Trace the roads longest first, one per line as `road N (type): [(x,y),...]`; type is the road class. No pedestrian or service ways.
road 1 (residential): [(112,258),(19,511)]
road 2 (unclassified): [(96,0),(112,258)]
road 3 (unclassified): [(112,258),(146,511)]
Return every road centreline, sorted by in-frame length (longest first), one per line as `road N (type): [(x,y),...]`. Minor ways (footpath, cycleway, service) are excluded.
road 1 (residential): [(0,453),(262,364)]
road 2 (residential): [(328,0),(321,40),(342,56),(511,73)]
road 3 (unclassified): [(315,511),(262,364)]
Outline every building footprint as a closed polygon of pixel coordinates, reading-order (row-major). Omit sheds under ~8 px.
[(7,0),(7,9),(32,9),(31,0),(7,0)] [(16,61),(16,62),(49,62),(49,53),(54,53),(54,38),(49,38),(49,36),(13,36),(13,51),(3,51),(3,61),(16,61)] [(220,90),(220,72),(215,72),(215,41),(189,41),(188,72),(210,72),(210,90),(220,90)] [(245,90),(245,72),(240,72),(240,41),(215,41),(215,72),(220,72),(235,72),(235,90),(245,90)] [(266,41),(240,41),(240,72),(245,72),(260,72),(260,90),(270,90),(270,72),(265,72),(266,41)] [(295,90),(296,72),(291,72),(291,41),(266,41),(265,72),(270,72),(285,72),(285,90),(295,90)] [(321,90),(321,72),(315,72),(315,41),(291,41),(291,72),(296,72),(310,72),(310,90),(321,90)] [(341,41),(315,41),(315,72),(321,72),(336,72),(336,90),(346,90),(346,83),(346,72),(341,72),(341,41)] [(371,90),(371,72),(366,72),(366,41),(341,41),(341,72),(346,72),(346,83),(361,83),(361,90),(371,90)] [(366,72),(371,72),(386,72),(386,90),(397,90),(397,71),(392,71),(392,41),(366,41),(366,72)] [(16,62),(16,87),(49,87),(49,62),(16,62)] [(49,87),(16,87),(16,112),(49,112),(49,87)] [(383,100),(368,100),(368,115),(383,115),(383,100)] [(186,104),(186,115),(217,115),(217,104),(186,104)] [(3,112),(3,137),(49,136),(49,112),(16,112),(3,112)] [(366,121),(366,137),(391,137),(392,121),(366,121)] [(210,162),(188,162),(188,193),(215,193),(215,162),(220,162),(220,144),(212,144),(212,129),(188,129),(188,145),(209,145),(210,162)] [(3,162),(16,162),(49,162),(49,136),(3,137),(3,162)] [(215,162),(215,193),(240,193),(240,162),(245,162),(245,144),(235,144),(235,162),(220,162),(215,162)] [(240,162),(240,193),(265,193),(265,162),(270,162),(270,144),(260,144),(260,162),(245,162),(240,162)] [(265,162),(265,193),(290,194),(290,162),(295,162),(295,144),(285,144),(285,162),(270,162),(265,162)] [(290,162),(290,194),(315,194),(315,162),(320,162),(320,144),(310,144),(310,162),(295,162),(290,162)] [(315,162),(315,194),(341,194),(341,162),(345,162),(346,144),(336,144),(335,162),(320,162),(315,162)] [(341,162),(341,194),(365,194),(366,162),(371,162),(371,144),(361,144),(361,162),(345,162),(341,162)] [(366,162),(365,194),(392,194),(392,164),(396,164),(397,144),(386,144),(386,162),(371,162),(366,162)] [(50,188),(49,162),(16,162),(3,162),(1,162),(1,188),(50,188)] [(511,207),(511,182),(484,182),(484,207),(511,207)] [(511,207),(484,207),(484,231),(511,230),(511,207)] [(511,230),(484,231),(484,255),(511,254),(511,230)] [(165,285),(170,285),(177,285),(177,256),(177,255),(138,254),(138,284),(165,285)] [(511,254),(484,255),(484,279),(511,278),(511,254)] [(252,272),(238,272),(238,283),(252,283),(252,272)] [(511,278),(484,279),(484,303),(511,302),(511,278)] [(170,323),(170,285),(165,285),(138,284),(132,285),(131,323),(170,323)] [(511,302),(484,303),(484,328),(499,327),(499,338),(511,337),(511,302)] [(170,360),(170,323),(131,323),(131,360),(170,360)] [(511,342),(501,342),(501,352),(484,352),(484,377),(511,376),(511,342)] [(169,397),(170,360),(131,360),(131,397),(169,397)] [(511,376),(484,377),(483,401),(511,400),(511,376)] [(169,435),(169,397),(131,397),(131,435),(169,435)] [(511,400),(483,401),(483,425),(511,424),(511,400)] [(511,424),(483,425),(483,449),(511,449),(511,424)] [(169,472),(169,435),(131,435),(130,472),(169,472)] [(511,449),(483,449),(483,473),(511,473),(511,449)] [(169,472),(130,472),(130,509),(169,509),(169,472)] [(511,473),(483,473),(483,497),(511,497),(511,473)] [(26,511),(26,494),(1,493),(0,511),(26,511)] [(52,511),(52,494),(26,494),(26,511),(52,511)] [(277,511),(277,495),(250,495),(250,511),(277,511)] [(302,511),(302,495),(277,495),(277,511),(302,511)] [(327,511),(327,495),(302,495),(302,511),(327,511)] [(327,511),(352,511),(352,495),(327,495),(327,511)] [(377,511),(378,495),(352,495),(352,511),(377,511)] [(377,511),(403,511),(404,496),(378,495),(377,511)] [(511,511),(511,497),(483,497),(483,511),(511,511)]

○ ○ ○

# やること
上の項目をすべてもう一度書いてください。その際、「in-frame」を「visible」に書き換え、ほかの部分は一切変えないでください。

# 作業の結果
Trace the roads longest first, one per line as `road N (type): [(x,y),...]`; type is the road class. No pedestrian or service ways.
road 1 (residential): [(112,258),(19,511)]
road 2 (unclassified): [(96,0),(112,258)]
road 3 (unclassified): [(112,258),(146,511)]
Return every road centreline, sorted by visible length (longest first), one per line as `road N (type): [(x,y),...]`. Minor ways (footpath, cycleway, service) are excluded.
road 1 (residential): [(0,453),(262,364)]
road 2 (residential): [(328,0),(321,40),(342,56),(511,73)]
road 3 (unclassified): [(315,511),(262,364)]
Outline every building footprint as a closed polygon of pixel coordinates, reading-order (row-major). Omit sheds under ~8 px.
[(7,0),(7,9),(32,9),(31,0),(7,0)] [(16,61),(16,62),(49,62),(49,53),(54,53),(54,38),(49,38),(49,36),(13,36),(13,51),(3,51),(3,61),(16,61)] [(220,90),(220,72),(215,72),(215,41),(189,41),(188,72),(210,72),(210,90),(220,90)] [(245,90),(245,72),(240,72),(240,41),(215,41),(215,72),(220,72),(235,72),(235,90),(245,90)] [(266,41),(240,41),(240,72),(245,72),(260,72),(260,90),(270,90),(270,72),(265,72),(266,41)] [(295,90),(296,72),(291,72),(291,41),(266,41),(265,72),(270,72),(285,72),(285,90),(295,90)] [(321,90),(321,72),(315,72),(315,41),(291,41),(291,72),(296,72),(310,72),(310,90),(321,90)] [(341,41),(315,41),(315,72),(321,72),(336,72),(336,90),(346,90),(346,83),(346,72),(341,72),(341,41)] [(371,90),(371,72),(366,72),(366,41),(341,41),(341,72),(346,72),(346,83),(361,83),(361,90),(371,90)] [(366,72),(371,72),(386,72),(386,90),(397,90),(397,71),(392,71),(392,41),(366,41),(366,72)] [(16,62),(16,87),(49,87),(49,62),(16,62)] [(49,87),(16,87),(16,112),(49,112),(49,87)] [(383,100),(368,100),(368,115),(383,115),(383,100)] [(186,104),(186,115),(217,115),(217,104),(186,104)] [(3,112),(3,137),(49,136),(49,112),(16,112),(3,112)] [(366,121),(366,137),(391,137),(392,121),(366,121)] [(210,162),(188,162),(188,193),(215,193),(215,162),(220,162),(220,144),(212,144),(212,129),(188,129),(188,145),(209,145),(210,162)] [(3,162),(16,162),(49,162),(49,136),(3,137),(3,162)] [(215,162),(215,193),(240,193),(240,162),(245,162),(245,144),(235,144),(235,162),(220,162),(215,162)] [(240,162),(240,193),(265,193),(265,162),(270,162),(270,144),(260,144),(260,162),(245,162),(240,162)] [(265,162),(265,193),(290,194),(290,162),(295,162),(295,144),(285,144),(285,162),(270,162),(265,162)] [(290,162),(290,194),(315,194),(315,162),(320,162),(320,144),(310,144),(310,162),(295,162),(290,162)] [(315,162),(315,194),(341,194),(341,162),(345,162),(346,144),(336,144),(335,162),(320,162),(315,162)] [(341,162),(341,194),(365,194),(366,162),(371,162),(371,144),(361,144),(361,162),(345,162),(341,162)] [(366,162),(365,194),(392,194),(392,164),(396,164),(397,144),(386,144),(386,162),(371,162),(366,162)] [(50,188),(49,162),(16,162),(3,162),(1,162),(1,188),(50,188)] [(511,207),(511,182),(484,182),(484,207),(511,207)] [(511,207),(484,207),(484,231),(511,230),(511,207)] [(511,230),(484,231),(484,255),(511,254),(511,230)] [(165,285),(170,285),(177,285),(177,256),(177,255),(138,254),(138,284),(165,285)] [(511,254),(484,255),(484,279),(511,278),(511,254)] [(252,272),(238,272),(238,283),(252,283),(252,272)] [(511,278),(484,279),(484,303),(511,302),(511,278)] [(170,323),(170,285),(165,285),(138,284),(132,285),(131,323),(170,323)] [(511,302),(484,303),(484,328),(499,327),(499,338),(511,337),(511,302)] [(170,360),(170,323),(131,323),(131,360),(170,360)] [(511,342),(501,342),(501,352),(484,352),(484,377),(511,376),(511,342)] [(169,397),(170,360),(131,360),(131,397),(169,397)] [(511,376),(484,377),(483,401),(511,400),(511,376)] [(169,435),(169,397),(131,397),(131,435),(169,435)] [(511,400),(483,401),(483,425),(511,424),(511,400)] [(511,424),(483,425),(483,449),(511,449),(511,424)] [(169,472),(169,435),(131,435),(130,472),(169,472)] [(511,449),(483,449),(483,473),(511,473),(511,449)] [(169,472),(130,472),(130,509),(169,509),(169,472)] [(511,473),(483,473),(483,497),(511,497),(511,473)] [(26,511),(26,494),(1,493),(0,511),(26,511)] [(52,511),(52,494),(26,494),(26,511),(52,511)] [(277,511),(277,495),(250,495),(250,511),(277,511)] [(302,511),(302,495),(277,495),(277,511),(302,511)] [(327,511),(327,495),(302,495),(302,511),(327,511)] [(327,511),(352,511),(352,495),(327,495),(327,511)] [(377,511),(378,495),(352,495),(352,511),(377,511)] [(377,511),(403,511),(404,496),(378,495),(377,511)] [(511,511),(511,497),(483,497),(483,511),(511,511)]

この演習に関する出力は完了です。